## RAW DATA
==================================================

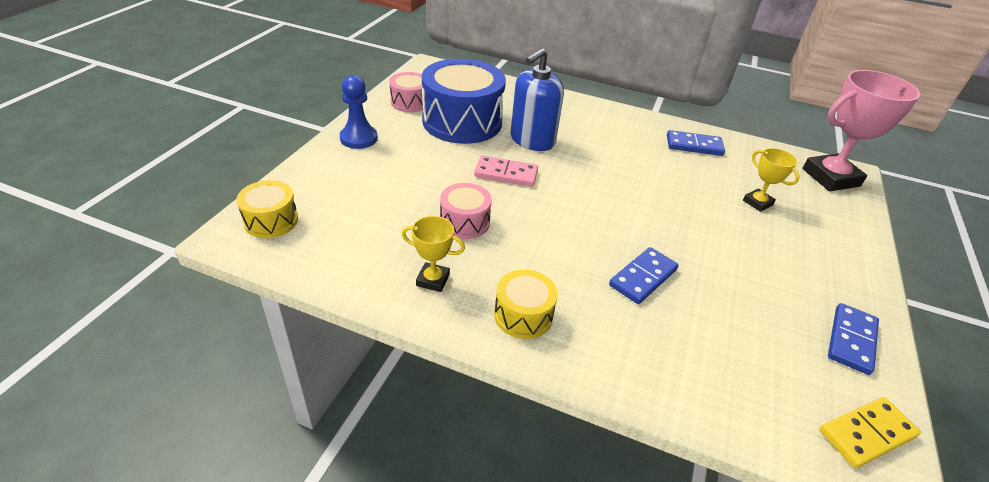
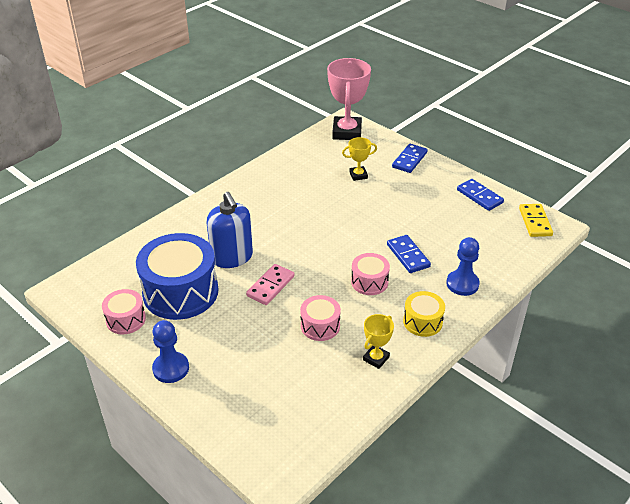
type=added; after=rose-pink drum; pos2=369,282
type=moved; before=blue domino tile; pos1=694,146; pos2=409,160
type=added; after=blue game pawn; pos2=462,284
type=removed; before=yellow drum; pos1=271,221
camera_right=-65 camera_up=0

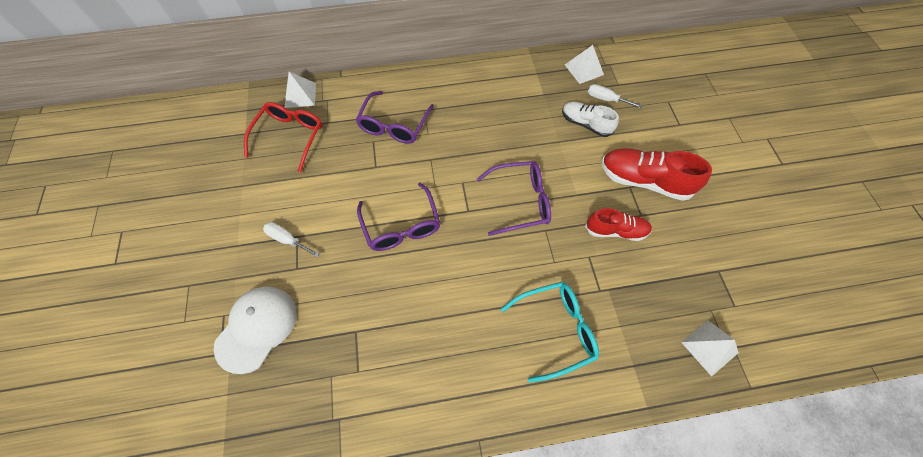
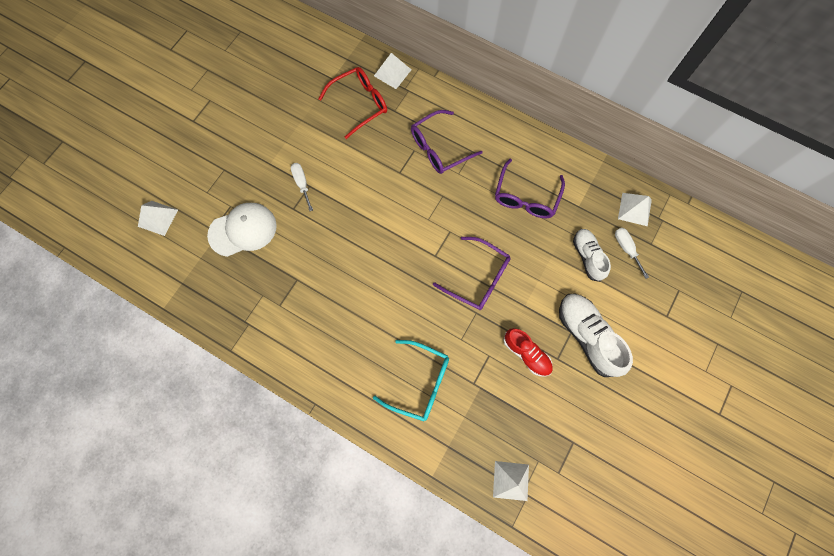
type=added; after=pure white solid pyramid; pos2=158,218
type=moved; before=violet glasses; pos1=401,226; pos2=526,197
type=recoloured; before=crimson lace-up shoe; after=pure white lace-up shoe; pos1=644,181; pos2=587,336
camera_right=40 camera_up=10

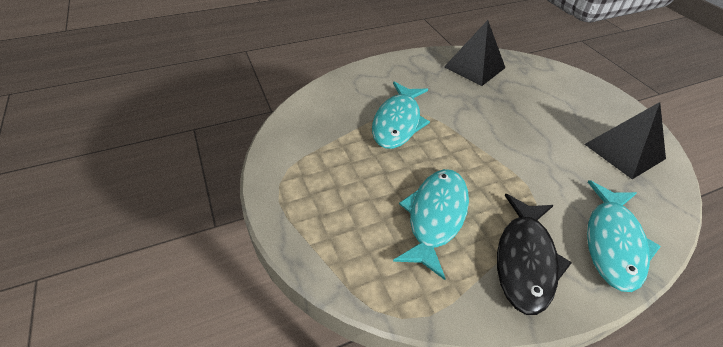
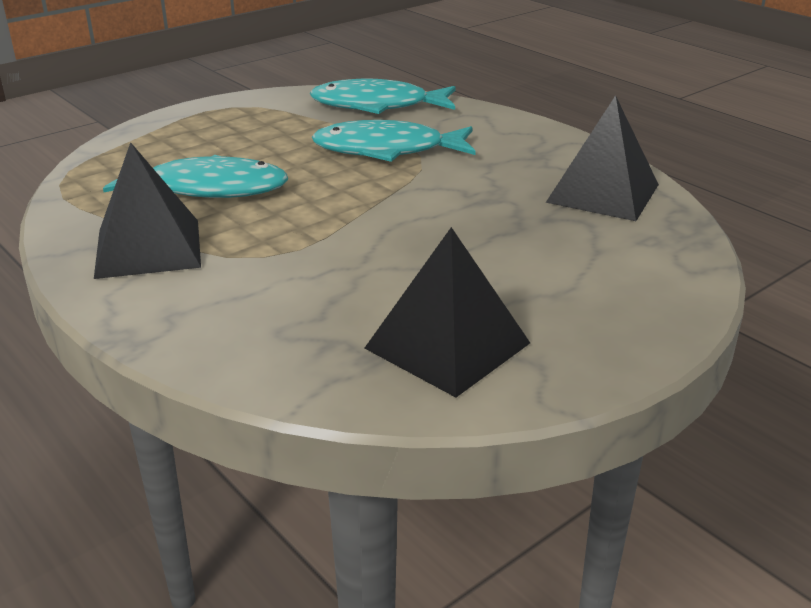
type=replaced; before=jet-black fish figure; after=jet-black solid pyramid; pos1=525,260; pos2=148,248
type=moved; before=aqua fish figure; pos1=612,243; pos2=377,105
camera_right=75 camera_up=-15

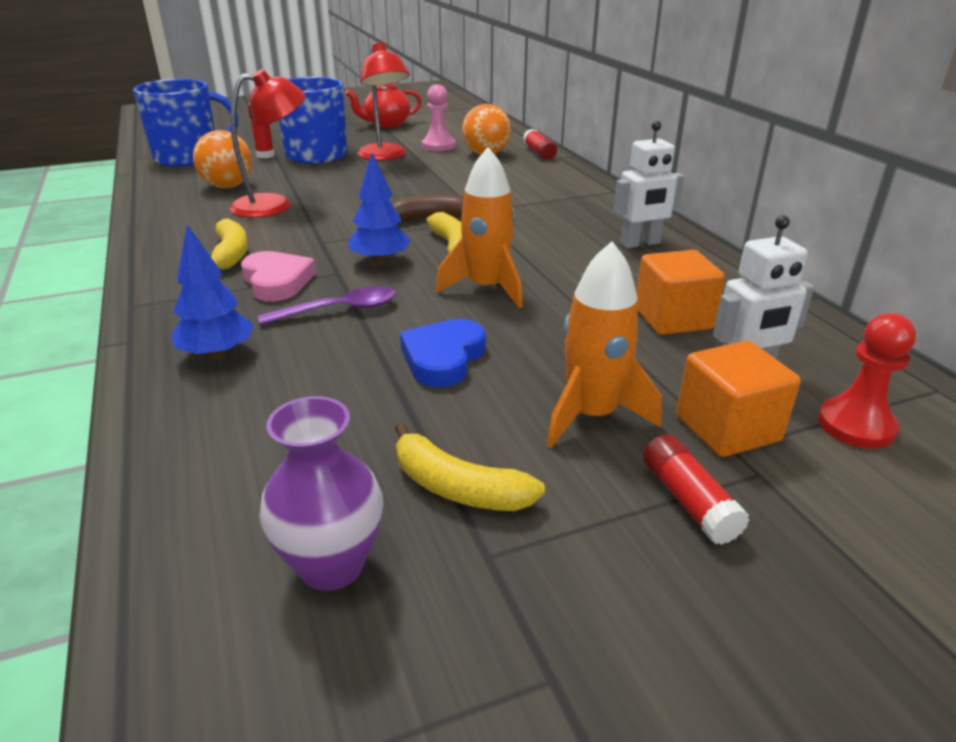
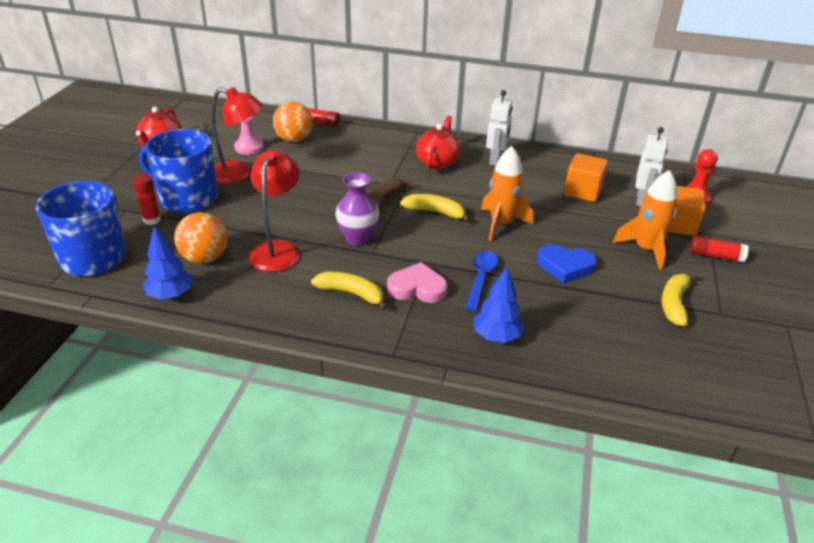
type=moved; before=blue toy tree; pos1=380,261; pos2=171,295
type=moved; before=violet tall vase; pos1=331,565; pos2=358,239
type=added; after=crimson tea pot; pos2=437,162
type=recoloured; before=violet spoon; after=blue spoon; pos1=339,310; pos2=481,279
type=turned; before=blue heart; pos1=443,358; pos2=565,266; turn=-45
type=turned; before=yellow banana; pos1=458,487; pos2=674,304; turn=135
camera_right=-55 camera_up=5

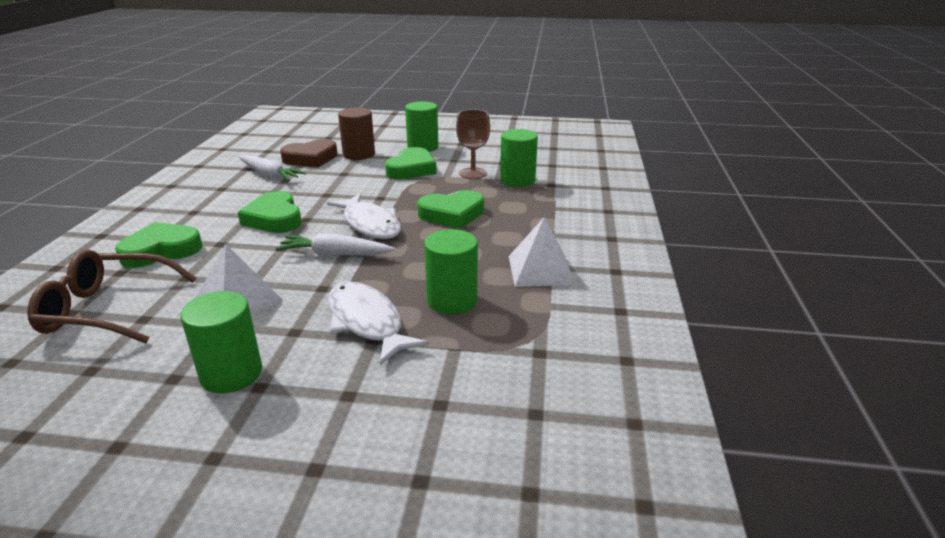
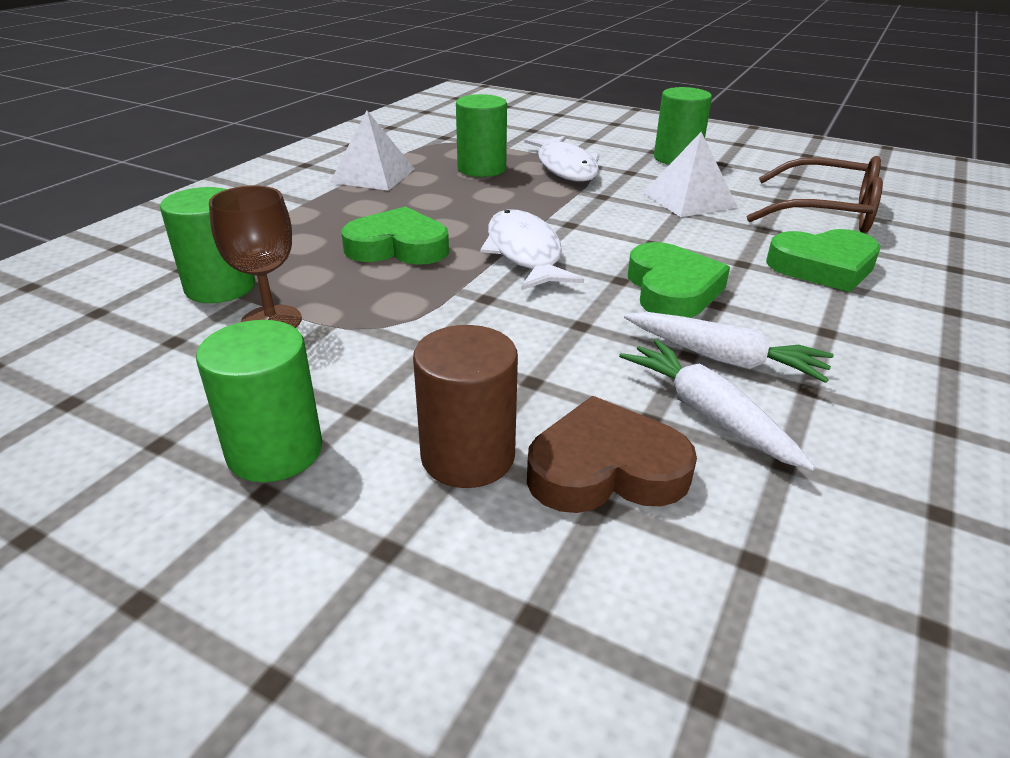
type=moved; before=pure white root vegetable; pos1=335,254; pos2=723,358
type=removed; before=leaf-green heart; pos1=411,169
camera_right=-160 camera_up=5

==================================================

## EXERCISE
Your answer must be the full listing, reproduced word for word, without its pictures.

## EXERCISE RESPONSE
type=added; after=rose-pink drum; pos2=369,282
type=moved; before=blue domino tile; pos1=694,146; pos2=409,160
type=added; after=blue game pawn; pos2=462,284
type=removed; before=yellow drum; pos1=271,221
camera_right=-65 camera_up=0

type=added; after=pure white solid pyramid; pos2=158,218
type=moved; before=violet glasses; pos1=401,226; pos2=526,197
type=recoloured; before=crimson lace-up shoe; after=pure white lace-up shoe; pos1=644,181; pos2=587,336
camera_right=40 camera_up=10

type=replaced; before=jet-black fish figure; after=jet-black solid pyramid; pos1=525,260; pos2=148,248
type=moved; before=aqua fish figure; pos1=612,243; pos2=377,105
camera_right=75 camera_up=-15

type=moved; before=blue toy tree; pos1=380,261; pos2=171,295
type=moved; before=violet tall vase; pos1=331,565; pos2=358,239
type=added; after=crimson tea pot; pos2=437,162
type=recoloured; before=violet spoon; after=blue spoon; pos1=339,310; pos2=481,279
type=turned; before=blue heart; pos1=443,358; pos2=565,266; turn=-45
type=turned; before=yellow banana; pos1=458,487; pos2=674,304; turn=135
camera_right=-55 camera_up=5

type=moved; before=pure white root vegetable; pos1=335,254; pos2=723,358
type=removed; before=leaf-green heart; pos1=411,169
camera_right=-160 camera_up=5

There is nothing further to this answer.